Start of Extracted data

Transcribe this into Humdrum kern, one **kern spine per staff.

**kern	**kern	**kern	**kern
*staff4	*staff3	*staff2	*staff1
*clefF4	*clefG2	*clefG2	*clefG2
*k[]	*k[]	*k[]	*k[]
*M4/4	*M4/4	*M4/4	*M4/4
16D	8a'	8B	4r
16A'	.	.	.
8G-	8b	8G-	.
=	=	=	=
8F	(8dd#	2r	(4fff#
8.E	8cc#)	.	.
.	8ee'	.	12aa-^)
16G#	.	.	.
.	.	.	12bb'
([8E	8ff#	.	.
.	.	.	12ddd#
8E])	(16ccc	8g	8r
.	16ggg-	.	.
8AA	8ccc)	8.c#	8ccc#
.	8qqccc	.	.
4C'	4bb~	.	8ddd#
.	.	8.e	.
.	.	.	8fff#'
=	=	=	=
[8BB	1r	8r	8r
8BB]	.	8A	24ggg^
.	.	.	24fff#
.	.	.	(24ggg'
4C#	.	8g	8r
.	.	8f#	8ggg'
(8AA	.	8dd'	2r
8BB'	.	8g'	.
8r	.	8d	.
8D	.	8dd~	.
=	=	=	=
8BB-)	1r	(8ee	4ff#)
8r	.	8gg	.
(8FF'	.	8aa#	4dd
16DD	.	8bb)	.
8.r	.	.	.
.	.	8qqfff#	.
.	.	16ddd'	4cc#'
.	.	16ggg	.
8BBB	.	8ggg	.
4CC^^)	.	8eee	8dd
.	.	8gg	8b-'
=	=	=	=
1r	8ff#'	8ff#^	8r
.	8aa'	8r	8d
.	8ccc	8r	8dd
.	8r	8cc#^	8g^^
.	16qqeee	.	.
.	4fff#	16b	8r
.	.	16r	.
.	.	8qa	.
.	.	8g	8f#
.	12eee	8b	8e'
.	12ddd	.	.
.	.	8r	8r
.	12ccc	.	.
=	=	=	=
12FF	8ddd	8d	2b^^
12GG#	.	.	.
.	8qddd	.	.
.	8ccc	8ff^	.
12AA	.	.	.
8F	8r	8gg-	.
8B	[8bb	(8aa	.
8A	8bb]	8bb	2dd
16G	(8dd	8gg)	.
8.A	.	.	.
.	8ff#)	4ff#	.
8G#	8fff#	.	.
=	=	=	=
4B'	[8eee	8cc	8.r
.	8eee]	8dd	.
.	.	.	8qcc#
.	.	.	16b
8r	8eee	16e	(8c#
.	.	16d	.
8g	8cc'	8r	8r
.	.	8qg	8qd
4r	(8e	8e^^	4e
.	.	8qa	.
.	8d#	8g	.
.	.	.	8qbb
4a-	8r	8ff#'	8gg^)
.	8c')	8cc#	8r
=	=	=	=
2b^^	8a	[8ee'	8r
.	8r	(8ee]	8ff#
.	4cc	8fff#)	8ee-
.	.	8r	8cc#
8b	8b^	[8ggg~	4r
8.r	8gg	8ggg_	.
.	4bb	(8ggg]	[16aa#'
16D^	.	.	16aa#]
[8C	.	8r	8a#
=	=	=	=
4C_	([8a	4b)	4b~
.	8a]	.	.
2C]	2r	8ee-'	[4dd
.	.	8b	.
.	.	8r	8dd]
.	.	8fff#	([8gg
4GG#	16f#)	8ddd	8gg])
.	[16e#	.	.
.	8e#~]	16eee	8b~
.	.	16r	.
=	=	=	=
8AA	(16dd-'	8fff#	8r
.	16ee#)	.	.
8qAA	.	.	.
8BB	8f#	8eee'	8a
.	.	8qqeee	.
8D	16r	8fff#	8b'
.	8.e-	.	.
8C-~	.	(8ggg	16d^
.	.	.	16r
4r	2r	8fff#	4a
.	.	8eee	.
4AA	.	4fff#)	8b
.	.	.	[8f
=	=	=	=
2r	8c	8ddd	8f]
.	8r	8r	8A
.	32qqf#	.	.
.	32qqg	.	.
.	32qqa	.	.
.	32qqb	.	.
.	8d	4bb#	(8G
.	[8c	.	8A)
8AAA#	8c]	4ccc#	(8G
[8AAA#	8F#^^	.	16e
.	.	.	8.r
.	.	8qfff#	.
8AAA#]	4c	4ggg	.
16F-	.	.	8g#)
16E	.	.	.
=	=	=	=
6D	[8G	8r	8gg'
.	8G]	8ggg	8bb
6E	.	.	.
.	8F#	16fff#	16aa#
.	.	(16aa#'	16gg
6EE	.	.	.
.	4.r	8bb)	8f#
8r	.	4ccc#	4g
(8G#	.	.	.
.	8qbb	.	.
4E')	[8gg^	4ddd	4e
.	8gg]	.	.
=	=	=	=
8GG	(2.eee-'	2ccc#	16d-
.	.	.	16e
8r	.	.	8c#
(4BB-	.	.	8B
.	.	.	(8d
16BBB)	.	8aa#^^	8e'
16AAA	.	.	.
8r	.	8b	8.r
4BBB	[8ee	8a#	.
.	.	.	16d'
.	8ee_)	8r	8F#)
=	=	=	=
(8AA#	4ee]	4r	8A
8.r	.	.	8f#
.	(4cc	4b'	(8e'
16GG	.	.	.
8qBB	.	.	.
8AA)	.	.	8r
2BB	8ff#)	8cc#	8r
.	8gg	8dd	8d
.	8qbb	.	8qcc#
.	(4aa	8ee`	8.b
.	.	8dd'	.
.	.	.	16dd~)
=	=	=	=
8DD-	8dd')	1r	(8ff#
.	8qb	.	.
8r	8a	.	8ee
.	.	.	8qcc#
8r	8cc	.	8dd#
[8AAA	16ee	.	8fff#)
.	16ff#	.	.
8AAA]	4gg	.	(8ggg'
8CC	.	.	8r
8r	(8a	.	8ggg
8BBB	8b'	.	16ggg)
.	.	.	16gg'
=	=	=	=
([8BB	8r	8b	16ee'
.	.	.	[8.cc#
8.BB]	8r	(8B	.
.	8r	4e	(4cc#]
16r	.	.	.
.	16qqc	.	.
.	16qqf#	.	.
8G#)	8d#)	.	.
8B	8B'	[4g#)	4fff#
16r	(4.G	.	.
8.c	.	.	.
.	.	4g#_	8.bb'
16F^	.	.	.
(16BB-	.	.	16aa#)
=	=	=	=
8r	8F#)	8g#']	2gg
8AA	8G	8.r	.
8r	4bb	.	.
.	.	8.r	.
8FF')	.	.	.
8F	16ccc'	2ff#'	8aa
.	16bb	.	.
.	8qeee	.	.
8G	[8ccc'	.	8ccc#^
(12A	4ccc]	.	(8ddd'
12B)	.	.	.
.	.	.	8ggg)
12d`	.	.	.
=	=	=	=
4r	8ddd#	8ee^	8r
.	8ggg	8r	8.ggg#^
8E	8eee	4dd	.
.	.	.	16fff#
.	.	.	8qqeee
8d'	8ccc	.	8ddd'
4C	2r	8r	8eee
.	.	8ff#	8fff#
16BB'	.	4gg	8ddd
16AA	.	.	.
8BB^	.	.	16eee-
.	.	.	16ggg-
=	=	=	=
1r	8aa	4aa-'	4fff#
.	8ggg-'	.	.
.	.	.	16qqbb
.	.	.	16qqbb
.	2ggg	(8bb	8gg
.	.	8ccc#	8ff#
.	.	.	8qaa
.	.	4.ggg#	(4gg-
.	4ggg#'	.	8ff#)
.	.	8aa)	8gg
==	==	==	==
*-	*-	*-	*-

End of Extracted data

Work to complete → Locate every line in the rows above that contains the string "kern" and copy each of those lines.

Full response →
Transcribe this into Humdrum kern, one **kern spine per staff.
**kern	**kern	**kern	**kern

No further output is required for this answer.